Collection entries:
──────────────────────────────

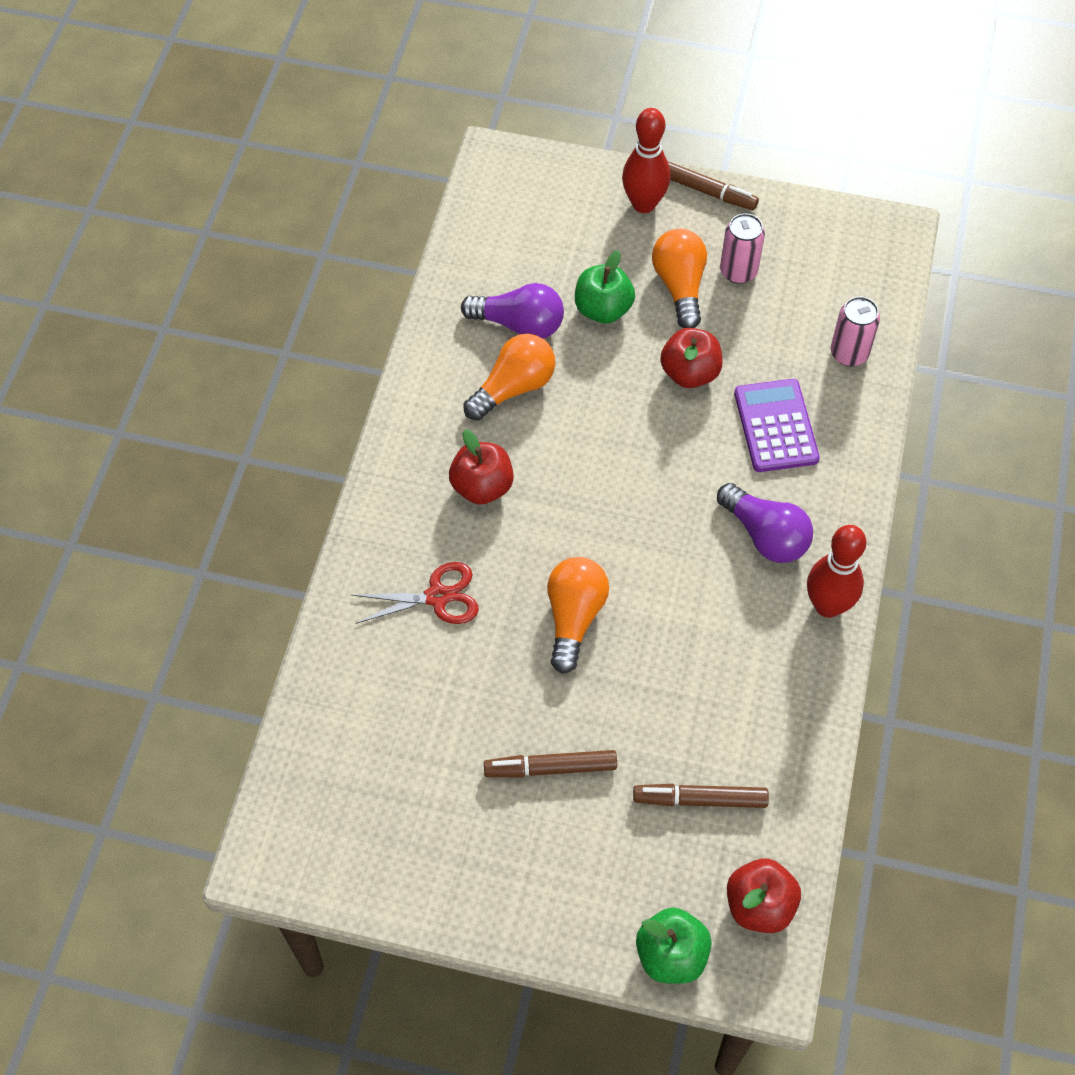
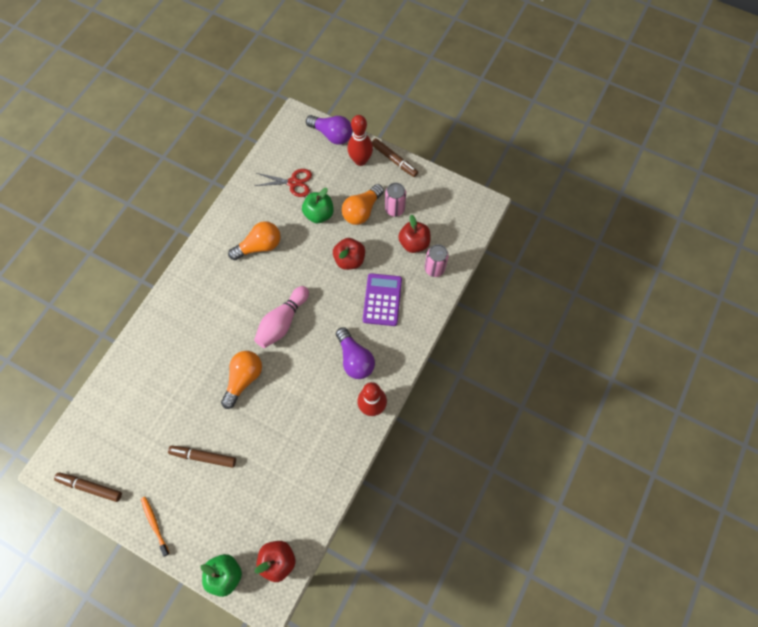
camera: 15 degrees right, 10 degrees up
(437, 597) = (182, 350): red scissors -> red scissors (293, 183)
(482, 487) = (225, 296): red apple -> red apple (414, 243)
(504, 907) = (155, 524): none -> orange toothbrush
(519, 324) = (274, 212): purple light bulb -> purple light bulb (332, 135)
(608, 505) = (282, 322): none -> pink bowling pin
(680, 287) = (362, 210): orange light bulb -> orange light bulb turned 150 degrees counterclockwise
(700, 799) = (270, 494): brown marker -> brown marker (90, 487)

──────────────────────────────

(Problem requirements): Copy the data exactly. Any picture it contains is to be omitted.

(Exercise response):
camera: 15 degrees right, 10 degrees up
(437, 597) = (182, 350): red scissors -> red scissors (293, 183)
(482, 487) = (225, 296): red apple -> red apple (414, 243)
(504, 907) = (155, 524): none -> orange toothbrush
(519, 324) = (274, 212): purple light bulb -> purple light bulb (332, 135)
(608, 505) = (282, 322): none -> pink bowling pin
(680, 287) = (362, 210): orange light bulb -> orange light bulb turned 150 degrees counterclockwise
(700, 799) = (270, 494): brown marker -> brown marker (90, 487)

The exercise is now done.